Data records
· · · · ·
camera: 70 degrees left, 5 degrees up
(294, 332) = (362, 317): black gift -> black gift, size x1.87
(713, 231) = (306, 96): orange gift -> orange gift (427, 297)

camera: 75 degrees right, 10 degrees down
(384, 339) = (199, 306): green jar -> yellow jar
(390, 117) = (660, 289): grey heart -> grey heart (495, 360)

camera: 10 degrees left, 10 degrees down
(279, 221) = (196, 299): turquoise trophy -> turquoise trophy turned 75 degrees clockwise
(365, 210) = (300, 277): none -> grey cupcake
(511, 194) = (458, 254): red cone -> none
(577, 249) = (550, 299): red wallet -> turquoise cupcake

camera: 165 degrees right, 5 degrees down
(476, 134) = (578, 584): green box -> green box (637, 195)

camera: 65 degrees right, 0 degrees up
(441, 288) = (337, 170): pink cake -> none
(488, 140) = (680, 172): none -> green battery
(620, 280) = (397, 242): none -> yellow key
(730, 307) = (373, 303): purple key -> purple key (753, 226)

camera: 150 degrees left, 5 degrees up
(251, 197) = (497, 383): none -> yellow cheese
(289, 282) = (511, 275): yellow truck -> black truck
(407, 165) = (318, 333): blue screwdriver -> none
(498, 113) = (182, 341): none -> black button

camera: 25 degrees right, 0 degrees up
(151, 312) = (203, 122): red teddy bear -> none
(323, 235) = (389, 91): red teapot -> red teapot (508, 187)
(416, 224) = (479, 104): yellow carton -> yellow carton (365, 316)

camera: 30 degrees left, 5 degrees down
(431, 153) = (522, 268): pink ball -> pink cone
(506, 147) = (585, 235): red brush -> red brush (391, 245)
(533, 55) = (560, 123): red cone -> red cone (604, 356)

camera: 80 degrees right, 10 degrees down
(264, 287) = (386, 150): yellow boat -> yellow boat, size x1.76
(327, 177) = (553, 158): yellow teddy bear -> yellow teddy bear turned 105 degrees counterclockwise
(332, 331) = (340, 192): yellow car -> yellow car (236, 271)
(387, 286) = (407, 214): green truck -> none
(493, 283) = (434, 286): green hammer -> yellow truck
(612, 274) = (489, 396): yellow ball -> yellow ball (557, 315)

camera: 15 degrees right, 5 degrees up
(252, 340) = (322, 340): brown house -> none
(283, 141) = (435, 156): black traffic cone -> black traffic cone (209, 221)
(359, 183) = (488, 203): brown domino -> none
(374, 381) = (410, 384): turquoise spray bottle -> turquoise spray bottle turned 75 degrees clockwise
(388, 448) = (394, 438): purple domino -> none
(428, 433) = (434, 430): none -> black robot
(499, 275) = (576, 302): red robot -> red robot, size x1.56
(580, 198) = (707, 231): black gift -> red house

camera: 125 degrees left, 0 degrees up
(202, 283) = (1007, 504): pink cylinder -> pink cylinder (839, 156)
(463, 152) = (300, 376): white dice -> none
· · · · ·
# [What is expected]
Line by line, output the records exactly as given.

# [Result]
camera: 70 degrees left, 5 degrees up
(294, 332) = (362, 317): black gift -> black gift, size x1.87
(713, 231) = (306, 96): orange gift -> orange gift (427, 297)

camera: 75 degrees right, 10 degrees down
(384, 339) = (199, 306): green jar -> yellow jar
(390, 117) = (660, 289): grey heart -> grey heart (495, 360)

camera: 10 degrees left, 10 degrees down
(279, 221) = (196, 299): turquoise trophy -> turquoise trophy turned 75 degrees clockwise
(365, 210) = (300, 277): none -> grey cupcake
(511, 194) = (458, 254): red cone -> none
(577, 249) = (550, 299): red wallet -> turquoise cupcake

camera: 165 degrees right, 5 degrees down
(476, 134) = (578, 584): green box -> green box (637, 195)

camera: 65 degrees right, 0 degrees up
(441, 288) = (337, 170): pink cake -> none
(488, 140) = (680, 172): none -> green battery
(620, 280) = (397, 242): none -> yellow key
(730, 307) = (373, 303): purple key -> purple key (753, 226)

camera: 150 degrees left, 5 degrees up
(251, 197) = (497, 383): none -> yellow cheese
(289, 282) = (511, 275): yellow truck -> black truck
(407, 165) = (318, 333): blue screwdriver -> none
(498, 113) = (182, 341): none -> black button

camera: 25 degrees right, 0 degrees up
(151, 312) = (203, 122): red teddy bear -> none
(323, 235) = (389, 91): red teapot -> red teapot (508, 187)
(416, 224) = (479, 104): yellow carton -> yellow carton (365, 316)

camera: 30 degrees left, 5 degrees down
(431, 153) = (522, 268): pink ball -> pink cone
(506, 147) = (585, 235): red brush -> red brush (391, 245)
(533, 55) = (560, 123): red cone -> red cone (604, 356)

camera: 80 degrees right, 10 degrees down
(264, 287) = (386, 150): yellow boat -> yellow boat, size x1.76
(327, 177) = (553, 158): yellow teddy bear -> yellow teddy bear turned 105 degrees counterclockwise
(332, 331) = (340, 192): yellow car -> yellow car (236, 271)
(387, 286) = (407, 214): green truck -> none
(493, 283) = (434, 286): green hammer -> yellow truck
(612, 274) = (489, 396): yellow ball -> yellow ball (557, 315)

camera: 15 degrees right, 5 degrees up
(252, 340) = (322, 340): brown house -> none
(283, 141) = (435, 156): black traffic cone -> black traffic cone (209, 221)
(359, 183) = (488, 203): brown domino -> none
(374, 381) = (410, 384): turquoise spray bottle -> turquoise spray bottle turned 75 degrees clockwise
(388, 448) = (394, 438): purple domino -> none
(428, 433) = (434, 430): none -> black robot
(499, 275) = (576, 302): red robot -> red robot, size x1.56
(580, 198) = (707, 231): black gift -> red house

camera: 125 degrees left, 0 degrees up
(202, 283) = (1007, 504): pink cylinder -> pink cylinder (839, 156)
(463, 152) = (300, 376): white dice -> none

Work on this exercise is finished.